══ Dataset ══

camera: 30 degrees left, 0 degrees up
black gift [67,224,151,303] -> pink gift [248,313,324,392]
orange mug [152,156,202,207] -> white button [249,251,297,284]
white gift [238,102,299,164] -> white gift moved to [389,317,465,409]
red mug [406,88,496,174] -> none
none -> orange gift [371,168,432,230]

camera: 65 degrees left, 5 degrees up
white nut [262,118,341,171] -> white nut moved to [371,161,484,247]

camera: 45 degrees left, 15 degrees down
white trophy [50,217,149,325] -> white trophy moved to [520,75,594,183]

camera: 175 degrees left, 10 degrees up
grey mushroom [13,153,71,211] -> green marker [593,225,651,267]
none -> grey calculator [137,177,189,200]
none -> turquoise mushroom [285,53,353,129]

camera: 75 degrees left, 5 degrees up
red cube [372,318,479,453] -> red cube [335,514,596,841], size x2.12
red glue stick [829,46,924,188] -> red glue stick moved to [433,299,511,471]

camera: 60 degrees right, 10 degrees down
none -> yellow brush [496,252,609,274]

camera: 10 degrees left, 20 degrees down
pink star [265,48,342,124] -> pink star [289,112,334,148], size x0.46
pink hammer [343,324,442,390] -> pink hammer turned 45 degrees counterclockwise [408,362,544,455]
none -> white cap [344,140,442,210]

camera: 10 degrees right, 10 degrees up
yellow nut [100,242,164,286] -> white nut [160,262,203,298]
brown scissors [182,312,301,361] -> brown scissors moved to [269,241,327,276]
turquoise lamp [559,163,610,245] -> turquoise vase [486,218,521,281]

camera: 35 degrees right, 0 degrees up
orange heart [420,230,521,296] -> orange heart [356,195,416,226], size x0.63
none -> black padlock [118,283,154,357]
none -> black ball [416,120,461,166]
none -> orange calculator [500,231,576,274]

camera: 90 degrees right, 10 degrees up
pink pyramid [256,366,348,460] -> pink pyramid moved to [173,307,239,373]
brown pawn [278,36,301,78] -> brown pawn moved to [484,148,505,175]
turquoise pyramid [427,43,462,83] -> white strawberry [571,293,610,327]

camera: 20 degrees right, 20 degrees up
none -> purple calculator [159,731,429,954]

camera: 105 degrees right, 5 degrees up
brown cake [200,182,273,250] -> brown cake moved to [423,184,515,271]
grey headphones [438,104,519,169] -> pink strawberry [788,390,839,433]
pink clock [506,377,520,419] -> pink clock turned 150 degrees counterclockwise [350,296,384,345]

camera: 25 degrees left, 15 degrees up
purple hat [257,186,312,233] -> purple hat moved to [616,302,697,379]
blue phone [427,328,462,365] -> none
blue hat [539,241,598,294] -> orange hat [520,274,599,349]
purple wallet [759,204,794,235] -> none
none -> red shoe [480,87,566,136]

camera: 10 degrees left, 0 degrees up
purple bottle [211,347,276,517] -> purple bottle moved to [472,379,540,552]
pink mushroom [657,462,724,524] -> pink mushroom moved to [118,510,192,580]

═══

-- Task requirements --
Return all the data above, unaltered and complete.

-- Expected output --
camera: 30 degrees left, 0 degrees up
black gift [67,224,151,303] -> pink gift [248,313,324,392]
orange mug [152,156,202,207] -> white button [249,251,297,284]
white gift [238,102,299,164] -> white gift moved to [389,317,465,409]
red mug [406,88,496,174] -> none
none -> orange gift [371,168,432,230]

camera: 65 degrees left, 5 degrees up
white nut [262,118,341,171] -> white nut moved to [371,161,484,247]

camera: 45 degrees left, 15 degrees down
white trophy [50,217,149,325] -> white trophy moved to [520,75,594,183]

camera: 175 degrees left, 10 degrees up
grey mushroom [13,153,71,211] -> green marker [593,225,651,267]
none -> grey calculator [137,177,189,200]
none -> turquoise mushroom [285,53,353,129]

camera: 75 degrees left, 5 degrees up
red cube [372,318,479,453] -> red cube [335,514,596,841], size x2.12
red glue stick [829,46,924,188] -> red glue stick moved to [433,299,511,471]

camera: 60 degrees right, 10 degrees down
none -> yellow brush [496,252,609,274]

camera: 10 degrees left, 20 degrees down
pink star [265,48,342,124] -> pink star [289,112,334,148], size x0.46
pink hammer [343,324,442,390] -> pink hammer turned 45 degrees counterclockwise [408,362,544,455]
none -> white cap [344,140,442,210]

camera: 10 degrees right, 10 degrees up
yellow nut [100,242,164,286] -> white nut [160,262,203,298]
brown scissors [182,312,301,361] -> brown scissors moved to [269,241,327,276]
turquoise lamp [559,163,610,245] -> turquoise vase [486,218,521,281]

camera: 35 degrees right, 0 degrees up
orange heart [420,230,521,296] -> orange heart [356,195,416,226], size x0.63
none -> black padlock [118,283,154,357]
none -> black ball [416,120,461,166]
none -> orange calculator [500,231,576,274]

camera: 90 degrees right, 10 degrees up
pink pyramid [256,366,348,460] -> pink pyramid moved to [173,307,239,373]
brown pawn [278,36,301,78] -> brown pawn moved to [484,148,505,175]
turquoise pyramid [427,43,462,83] -> white strawberry [571,293,610,327]

camera: 20 degrees right, 20 degrees up
none -> purple calculator [159,731,429,954]

camera: 105 degrees right, 5 degrees up
brown cake [200,182,273,250] -> brown cake moved to [423,184,515,271]
grey headphones [438,104,519,169] -> pink strawberry [788,390,839,433]
pink clock [506,377,520,419] -> pink clock turned 150 degrees counterclockwise [350,296,384,345]

camera: 25 degrees left, 15 degrees up
purple hat [257,186,312,233] -> purple hat moved to [616,302,697,379]
blue phone [427,328,462,365] -> none
blue hat [539,241,598,294] -> orange hat [520,274,599,349]
purple wallet [759,204,794,235] -> none
none -> red shoe [480,87,566,136]

camera: 10 degrees left, 0 degrees up
purple bottle [211,347,276,517] -> purple bottle moved to [472,379,540,552]
pink mushroom [657,462,724,524] -> pink mushroom moved to [118,510,192,580]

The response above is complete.